Required work: Every record below is to be repeated exactly, with the pictures left out.
● ● ● ●
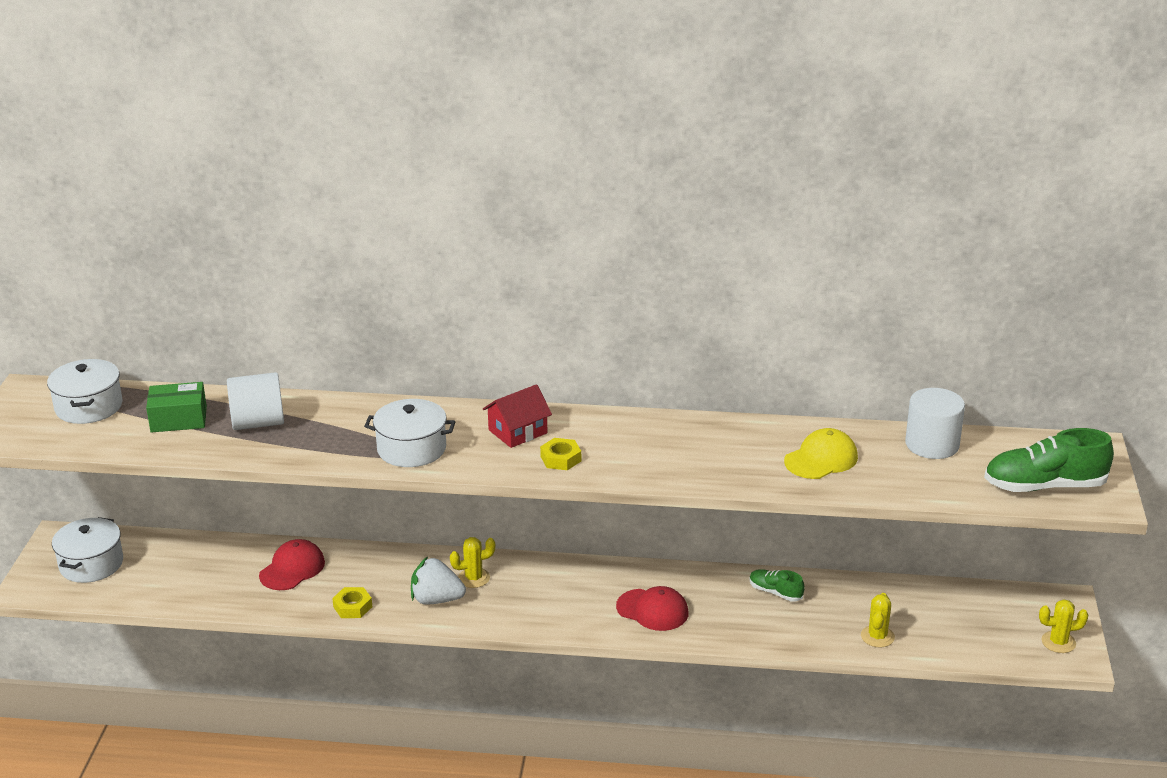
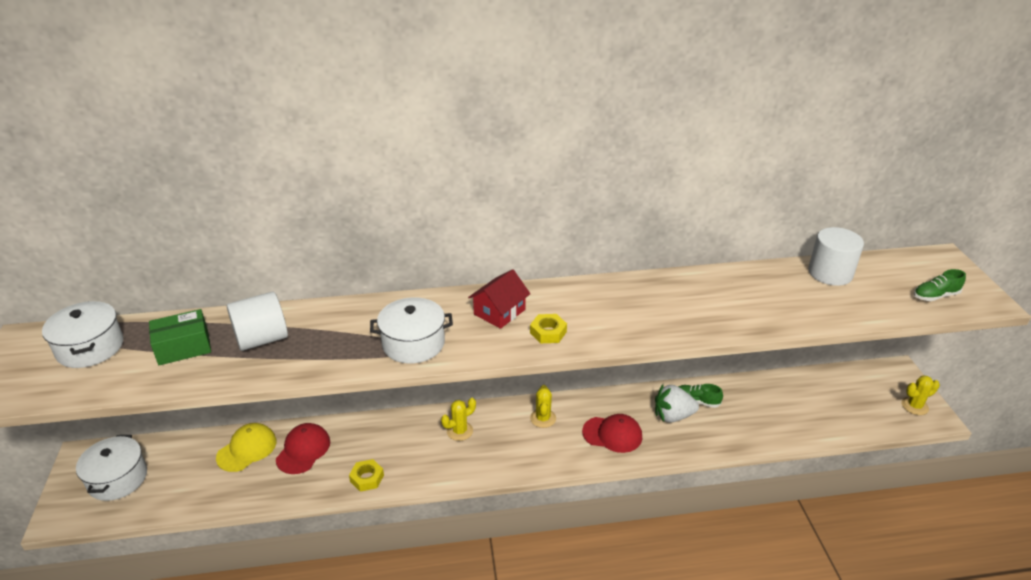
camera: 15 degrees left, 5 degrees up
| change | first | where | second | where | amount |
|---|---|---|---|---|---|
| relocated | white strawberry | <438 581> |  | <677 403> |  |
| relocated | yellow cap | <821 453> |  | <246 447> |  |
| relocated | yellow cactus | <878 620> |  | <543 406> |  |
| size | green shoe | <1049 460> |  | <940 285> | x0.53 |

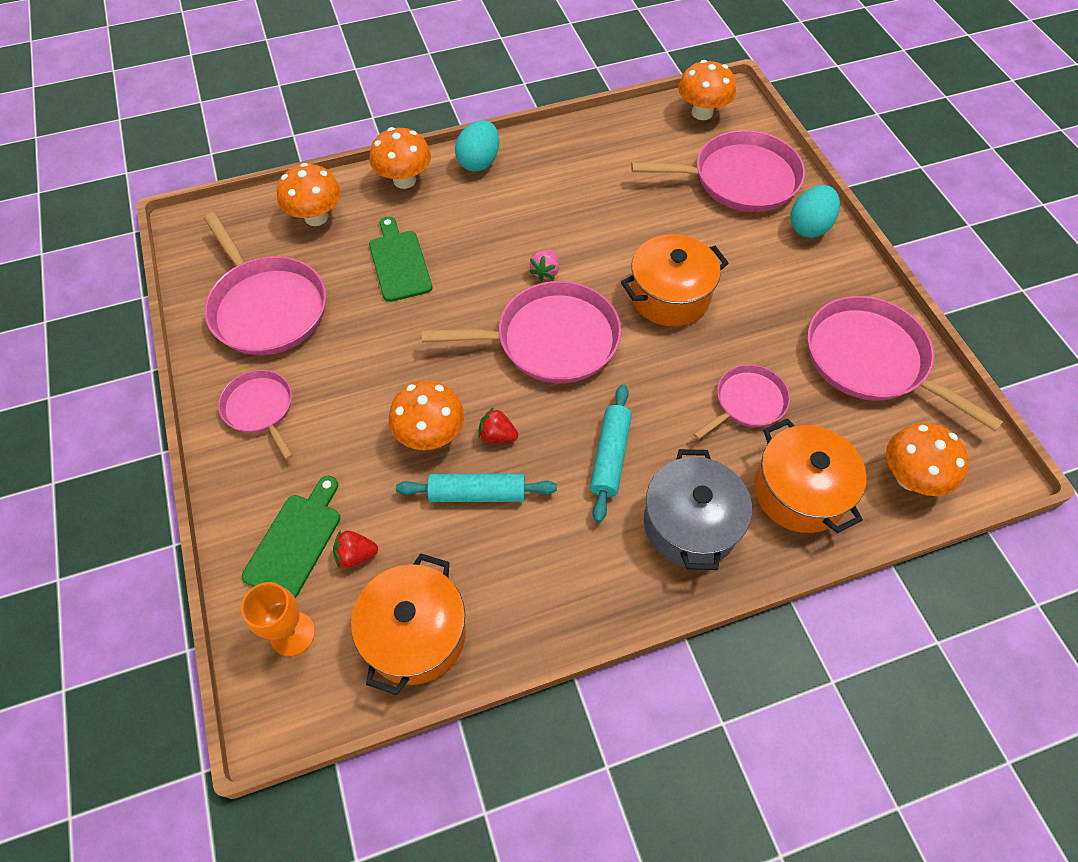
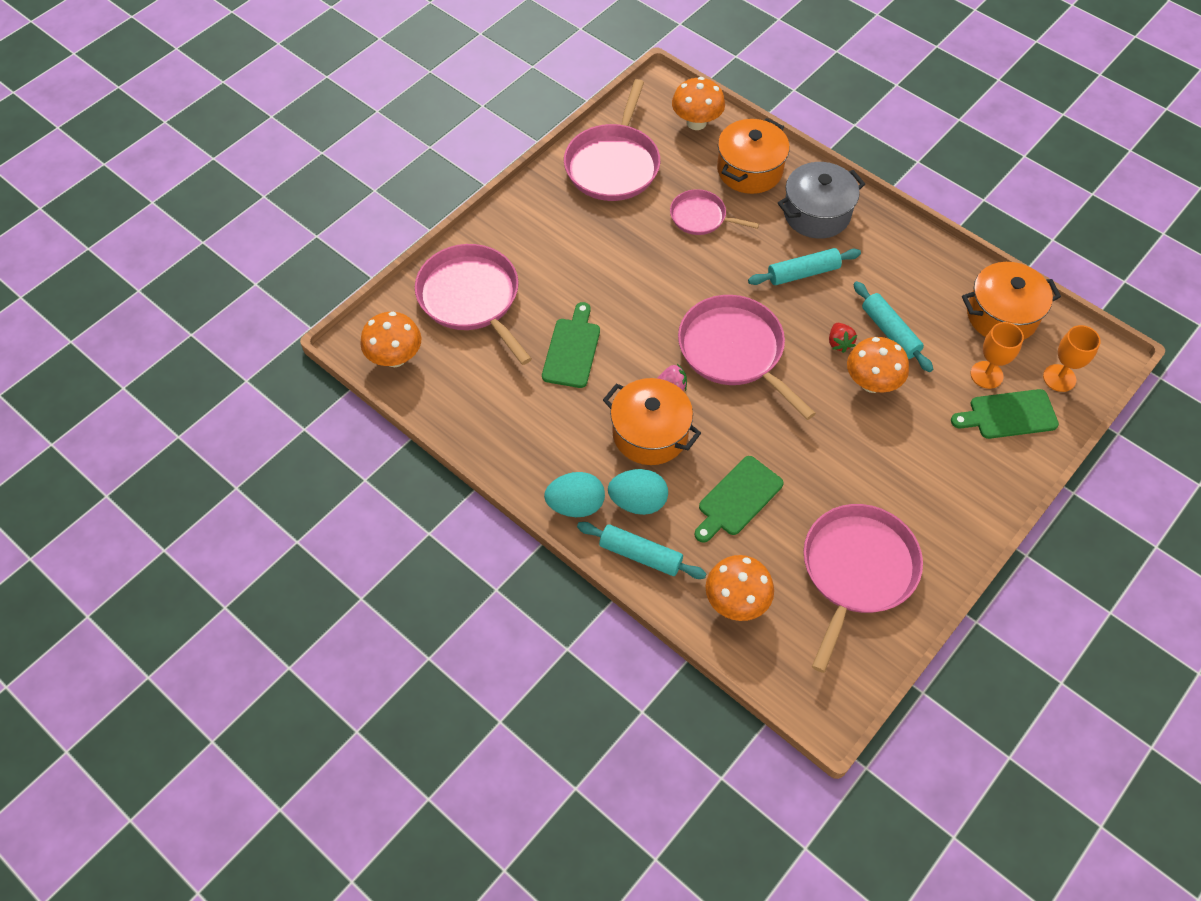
camera: 120 degrees left, 0 degrees up
| change | first | where | second | where | amount |
|---|---|---|---|---|---|
| missing | pink pan | <255 415> |  |  |  |
| exchanged | red strawberry | <355 549> | orange goblet | <997 355> |  |
| exchanged | orange mushroom | <400 158> | turquoise rolling pin | <641 550> |  |
| relocated | orange pot | <675 280> |  | <652 421> |  |
| relocated | turquoise egg | <815 211> |  | <638 492> |  |
| appeared |  |  | green cutting board | <571 345> |  |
● ● ● ●
Solution to the problem:
camera: 15 degrees left, 5 degrees up
| change | first | where | second | where | amount |
|---|---|---|---|---|---|
| relocated | white strawberry | <438 581> |  | <677 403> |  |
| relocated | yellow cap | <821 453> |  | <246 447> |  |
| relocated | yellow cactus | <878 620> |  | <543 406> |  |
| size | green shoe | <1049 460> |  | <940 285> | x0.53 |

camera: 120 degrees left, 0 degrees up
| change | first | where | second | where | amount |
|---|---|---|---|---|---|
| missing | pink pan | <255 415> |  |  |  |
| exchanged | red strawberry | <355 549> | orange goblet | <997 355> |  |
| exchanged | orange mushroom | <400 158> | turquoise rolling pin | <641 550> |  |
| relocated | orange pot | <675 280> |  | <652 421> |  |
| relocated | turquoise egg | <815 211> |  | <638 492> |  |
| appeared |  |  | green cutting board | <571 345> |  |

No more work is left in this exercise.